Exercise details »
Set down each record exactly. Omit the pictures.
*** Begin section ***
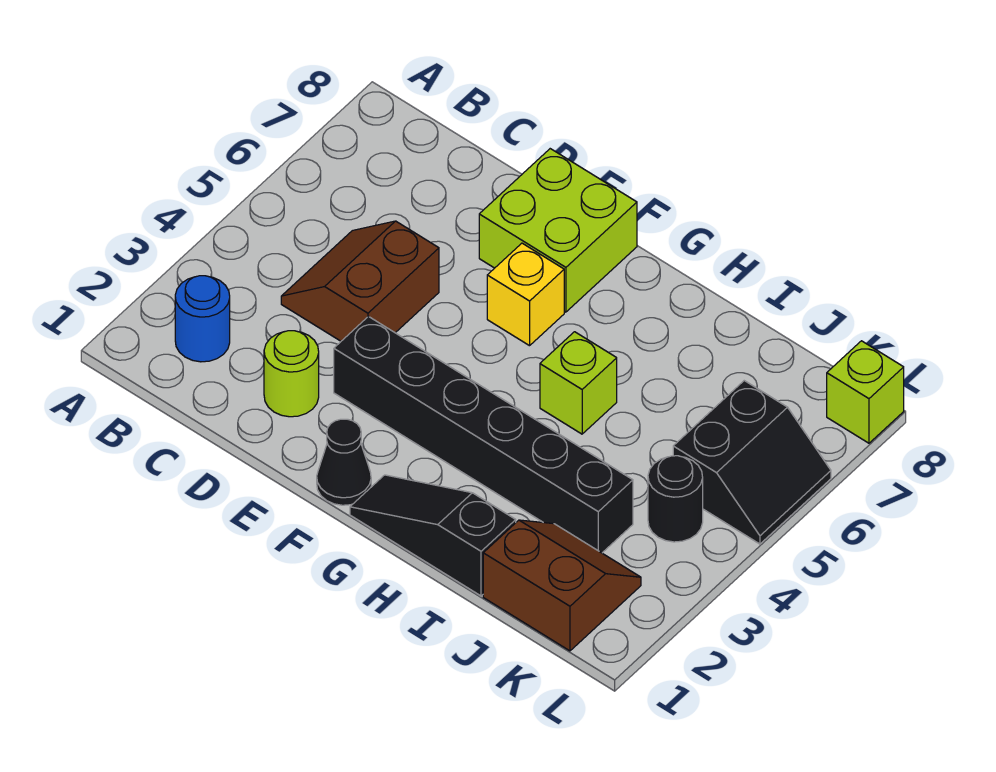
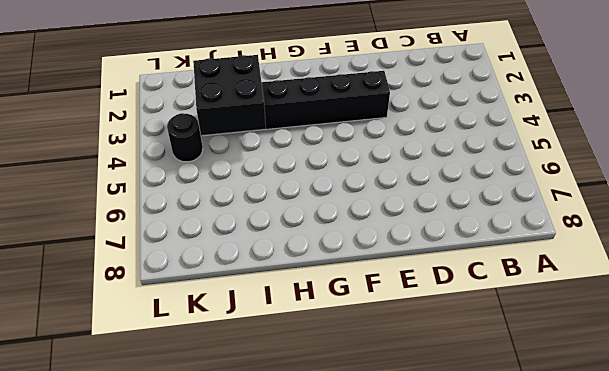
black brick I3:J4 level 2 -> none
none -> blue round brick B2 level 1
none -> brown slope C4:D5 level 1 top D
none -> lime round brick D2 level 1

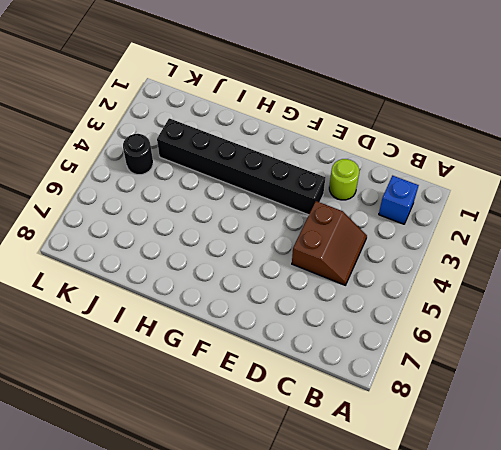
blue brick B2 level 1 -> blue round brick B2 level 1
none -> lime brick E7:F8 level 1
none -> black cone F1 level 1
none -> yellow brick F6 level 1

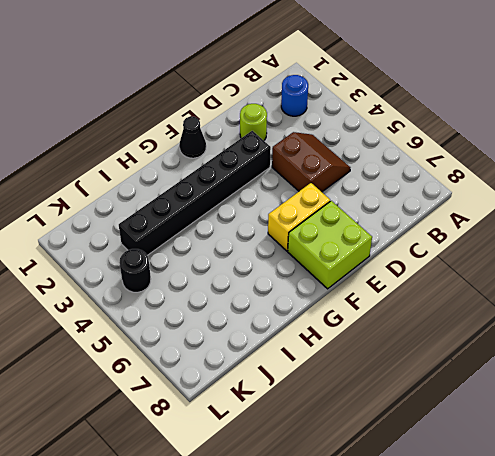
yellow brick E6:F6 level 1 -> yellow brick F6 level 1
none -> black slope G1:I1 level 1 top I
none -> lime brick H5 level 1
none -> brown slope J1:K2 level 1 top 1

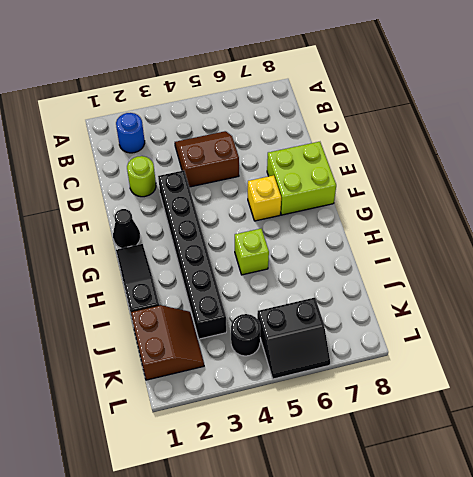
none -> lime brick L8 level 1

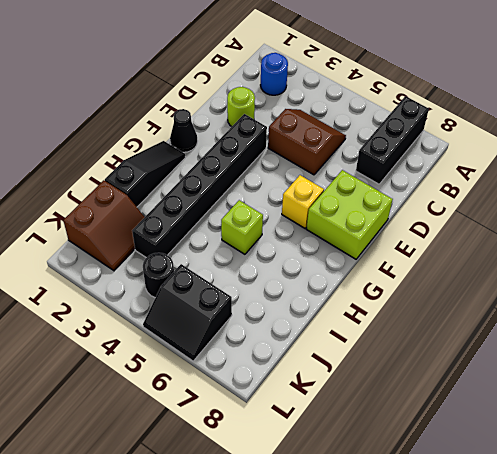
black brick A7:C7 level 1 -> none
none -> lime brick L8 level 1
*** End section ***
Solution to this exercise »
black brick I3:J4 level 2 -> none
none -> blue round brick B2 level 1
none -> brown slope C4:D5 level 1 top D
none -> lime round brick D2 level 1

blue brick B2 level 1 -> blue round brick B2 level 1
none -> lime brick E7:F8 level 1
none -> black cone F1 level 1
none -> yellow brick F6 level 1

yellow brick E6:F6 level 1 -> yellow brick F6 level 1
none -> black slope G1:I1 level 1 top I
none -> lime brick H5 level 1
none -> brown slope J1:K2 level 1 top 1

none -> lime brick L8 level 1

black brick A7:C7 level 1 -> none
none -> lime brick L8 level 1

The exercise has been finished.